[Records of scene-based spatial questions]
***

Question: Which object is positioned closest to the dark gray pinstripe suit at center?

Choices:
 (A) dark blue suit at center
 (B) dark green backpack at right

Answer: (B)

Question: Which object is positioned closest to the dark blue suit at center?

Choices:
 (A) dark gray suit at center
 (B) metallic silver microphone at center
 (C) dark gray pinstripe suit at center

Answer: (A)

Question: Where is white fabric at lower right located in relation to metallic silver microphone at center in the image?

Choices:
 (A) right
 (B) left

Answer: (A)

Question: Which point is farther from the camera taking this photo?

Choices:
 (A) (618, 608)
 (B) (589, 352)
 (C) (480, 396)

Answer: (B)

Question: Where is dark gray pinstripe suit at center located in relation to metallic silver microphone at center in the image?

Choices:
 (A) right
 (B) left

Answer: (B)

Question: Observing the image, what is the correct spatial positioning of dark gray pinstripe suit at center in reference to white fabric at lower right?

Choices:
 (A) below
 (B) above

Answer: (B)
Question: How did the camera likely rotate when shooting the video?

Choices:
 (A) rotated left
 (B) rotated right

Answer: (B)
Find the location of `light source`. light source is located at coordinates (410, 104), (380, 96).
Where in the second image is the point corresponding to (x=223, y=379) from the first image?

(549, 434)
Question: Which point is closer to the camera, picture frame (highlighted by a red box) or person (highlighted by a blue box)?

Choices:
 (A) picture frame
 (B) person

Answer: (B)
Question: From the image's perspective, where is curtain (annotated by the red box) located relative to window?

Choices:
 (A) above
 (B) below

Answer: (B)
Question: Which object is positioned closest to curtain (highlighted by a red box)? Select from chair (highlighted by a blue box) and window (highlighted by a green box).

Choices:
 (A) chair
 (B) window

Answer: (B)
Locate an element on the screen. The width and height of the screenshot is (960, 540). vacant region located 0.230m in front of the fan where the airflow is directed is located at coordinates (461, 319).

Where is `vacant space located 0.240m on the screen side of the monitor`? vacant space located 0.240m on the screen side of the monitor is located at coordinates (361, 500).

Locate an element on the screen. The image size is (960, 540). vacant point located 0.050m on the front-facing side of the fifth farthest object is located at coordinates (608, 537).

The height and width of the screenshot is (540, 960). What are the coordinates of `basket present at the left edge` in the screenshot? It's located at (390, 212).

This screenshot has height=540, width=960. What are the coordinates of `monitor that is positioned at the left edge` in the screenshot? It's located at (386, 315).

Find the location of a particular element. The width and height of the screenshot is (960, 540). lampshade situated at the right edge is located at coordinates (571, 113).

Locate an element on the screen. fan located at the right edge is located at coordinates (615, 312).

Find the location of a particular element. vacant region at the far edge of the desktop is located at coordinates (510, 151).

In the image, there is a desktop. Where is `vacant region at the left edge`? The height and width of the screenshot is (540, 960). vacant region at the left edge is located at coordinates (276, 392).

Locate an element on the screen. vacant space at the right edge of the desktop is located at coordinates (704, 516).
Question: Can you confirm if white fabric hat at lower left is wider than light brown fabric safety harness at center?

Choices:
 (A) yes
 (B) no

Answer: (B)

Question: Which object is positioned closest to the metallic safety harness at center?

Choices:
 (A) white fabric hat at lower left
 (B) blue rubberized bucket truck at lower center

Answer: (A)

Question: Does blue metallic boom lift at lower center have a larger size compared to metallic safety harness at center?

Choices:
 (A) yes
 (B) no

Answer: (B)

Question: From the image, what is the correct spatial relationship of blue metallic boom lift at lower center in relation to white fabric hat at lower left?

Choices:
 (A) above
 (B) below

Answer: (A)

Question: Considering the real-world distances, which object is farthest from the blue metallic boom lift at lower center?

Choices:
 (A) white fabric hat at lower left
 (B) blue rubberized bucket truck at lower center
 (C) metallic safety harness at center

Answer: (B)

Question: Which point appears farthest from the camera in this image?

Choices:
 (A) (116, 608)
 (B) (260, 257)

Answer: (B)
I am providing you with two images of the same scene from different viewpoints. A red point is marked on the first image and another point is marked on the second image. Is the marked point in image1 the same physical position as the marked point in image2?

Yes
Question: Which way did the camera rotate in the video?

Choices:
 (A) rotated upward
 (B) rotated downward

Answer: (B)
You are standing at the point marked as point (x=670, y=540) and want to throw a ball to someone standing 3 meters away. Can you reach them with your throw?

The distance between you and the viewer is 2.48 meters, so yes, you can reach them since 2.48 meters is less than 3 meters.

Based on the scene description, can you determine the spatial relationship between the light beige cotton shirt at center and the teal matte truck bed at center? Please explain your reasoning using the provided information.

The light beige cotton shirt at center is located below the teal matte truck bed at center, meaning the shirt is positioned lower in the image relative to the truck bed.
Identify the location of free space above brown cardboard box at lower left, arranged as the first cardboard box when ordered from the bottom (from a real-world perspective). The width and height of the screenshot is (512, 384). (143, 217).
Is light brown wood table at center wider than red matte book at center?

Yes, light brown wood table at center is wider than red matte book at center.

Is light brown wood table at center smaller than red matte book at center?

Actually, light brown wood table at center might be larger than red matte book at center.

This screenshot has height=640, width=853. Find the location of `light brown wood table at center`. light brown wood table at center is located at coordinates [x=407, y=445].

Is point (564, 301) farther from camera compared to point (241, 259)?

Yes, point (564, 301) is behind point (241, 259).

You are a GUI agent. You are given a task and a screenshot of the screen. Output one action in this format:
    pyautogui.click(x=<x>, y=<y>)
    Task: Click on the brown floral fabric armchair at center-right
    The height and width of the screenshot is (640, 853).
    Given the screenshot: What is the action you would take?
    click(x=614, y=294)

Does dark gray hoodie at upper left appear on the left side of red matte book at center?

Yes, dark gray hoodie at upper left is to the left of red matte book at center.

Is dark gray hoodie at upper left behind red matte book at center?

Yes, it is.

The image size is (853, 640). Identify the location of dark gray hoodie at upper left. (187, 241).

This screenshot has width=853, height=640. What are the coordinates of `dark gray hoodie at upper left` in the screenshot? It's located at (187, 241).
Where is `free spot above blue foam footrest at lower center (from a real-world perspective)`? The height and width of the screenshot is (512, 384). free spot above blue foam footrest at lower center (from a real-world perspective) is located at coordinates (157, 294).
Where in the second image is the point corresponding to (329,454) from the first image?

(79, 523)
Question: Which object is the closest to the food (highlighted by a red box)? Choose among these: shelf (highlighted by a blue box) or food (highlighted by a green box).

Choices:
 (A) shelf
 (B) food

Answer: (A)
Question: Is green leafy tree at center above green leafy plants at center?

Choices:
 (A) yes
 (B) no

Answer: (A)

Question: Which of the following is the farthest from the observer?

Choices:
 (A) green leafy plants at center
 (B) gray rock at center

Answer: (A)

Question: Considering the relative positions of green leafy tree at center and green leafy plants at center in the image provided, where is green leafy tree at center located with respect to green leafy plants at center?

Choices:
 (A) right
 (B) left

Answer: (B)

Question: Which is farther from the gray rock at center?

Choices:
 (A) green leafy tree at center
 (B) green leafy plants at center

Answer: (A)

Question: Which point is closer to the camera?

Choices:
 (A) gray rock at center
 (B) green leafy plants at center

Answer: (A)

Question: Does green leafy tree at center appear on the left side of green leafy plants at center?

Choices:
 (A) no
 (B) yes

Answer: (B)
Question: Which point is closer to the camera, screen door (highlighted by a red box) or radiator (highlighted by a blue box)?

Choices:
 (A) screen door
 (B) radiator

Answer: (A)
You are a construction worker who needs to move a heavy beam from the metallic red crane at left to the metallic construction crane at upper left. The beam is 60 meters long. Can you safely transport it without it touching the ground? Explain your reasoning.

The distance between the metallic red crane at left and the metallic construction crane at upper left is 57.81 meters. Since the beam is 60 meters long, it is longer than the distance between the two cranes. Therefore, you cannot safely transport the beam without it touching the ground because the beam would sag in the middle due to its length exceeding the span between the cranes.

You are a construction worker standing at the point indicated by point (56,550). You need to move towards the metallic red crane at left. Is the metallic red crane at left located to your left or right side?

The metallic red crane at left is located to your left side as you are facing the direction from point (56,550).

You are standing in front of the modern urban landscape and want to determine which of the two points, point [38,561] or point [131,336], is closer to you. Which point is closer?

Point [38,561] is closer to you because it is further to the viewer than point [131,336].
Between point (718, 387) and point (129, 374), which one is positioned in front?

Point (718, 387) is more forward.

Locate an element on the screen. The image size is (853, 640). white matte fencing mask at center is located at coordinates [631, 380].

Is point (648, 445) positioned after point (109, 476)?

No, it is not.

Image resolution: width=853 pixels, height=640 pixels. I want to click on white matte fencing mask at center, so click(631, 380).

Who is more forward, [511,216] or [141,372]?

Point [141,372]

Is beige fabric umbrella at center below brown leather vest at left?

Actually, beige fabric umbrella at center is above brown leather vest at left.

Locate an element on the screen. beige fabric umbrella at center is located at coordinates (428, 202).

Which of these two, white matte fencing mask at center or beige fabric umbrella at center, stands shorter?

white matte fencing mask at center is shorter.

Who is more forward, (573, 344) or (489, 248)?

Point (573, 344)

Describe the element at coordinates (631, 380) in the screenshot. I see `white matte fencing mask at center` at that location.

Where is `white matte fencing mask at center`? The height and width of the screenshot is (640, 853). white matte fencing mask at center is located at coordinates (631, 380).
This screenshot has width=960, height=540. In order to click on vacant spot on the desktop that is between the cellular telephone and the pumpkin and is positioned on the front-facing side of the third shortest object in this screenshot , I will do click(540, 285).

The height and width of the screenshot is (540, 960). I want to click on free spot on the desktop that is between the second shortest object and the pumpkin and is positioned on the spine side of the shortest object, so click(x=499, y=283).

***

INSTRUCTION =
Output the stretch from the line that contains "Question: Considering the real-world" through the line that contains "You are standing at" as a Markdown table with the columns Row and Line. Give each nonblank line a row number and skip blank lines.

RIGHT ANSWER =
| Row | Line |
|---|---|
| 1 | Question: Considering the real-world distances, which object is farthest from the blue metallic boom lift at lower center? |
| 2 | Choices: |
| 3 |  (A) white fabric hat at lower left |
| 4 |  (B) blue rubberized bucket truck at lower center |
| 5 |  (C) metallic safety harness at center |
| 6 | Answer: (B) |
| 7 | Question: Which point appears farthest from the camera in this image? |
| 8 | Choices: |
| 9 |  (A) (116, 608) |
| 10 |  (B) (260, 257) |
| 11 | Answer: (B) |
| 12 | I am providing you with two images of the same scene from different viewpoints. A red point is marked on the first image and another point is marked on the second image. Is the marked point in image1 the same physical position as the marked point in image2? |
| 13 | Yes |
| 14 | Question: Which way did the camera rotate in the video? |
| 15 | Choices: |
| 16 |  (A) rotated upward |
| 17 |  (B) rotated downward |
| 18 | Answer: (B) |
| 19 | You are standing at the point marked as point (x=670, y=540) and want to throw a ball to someone standing 3 meters away. Can you reach them with your throw? |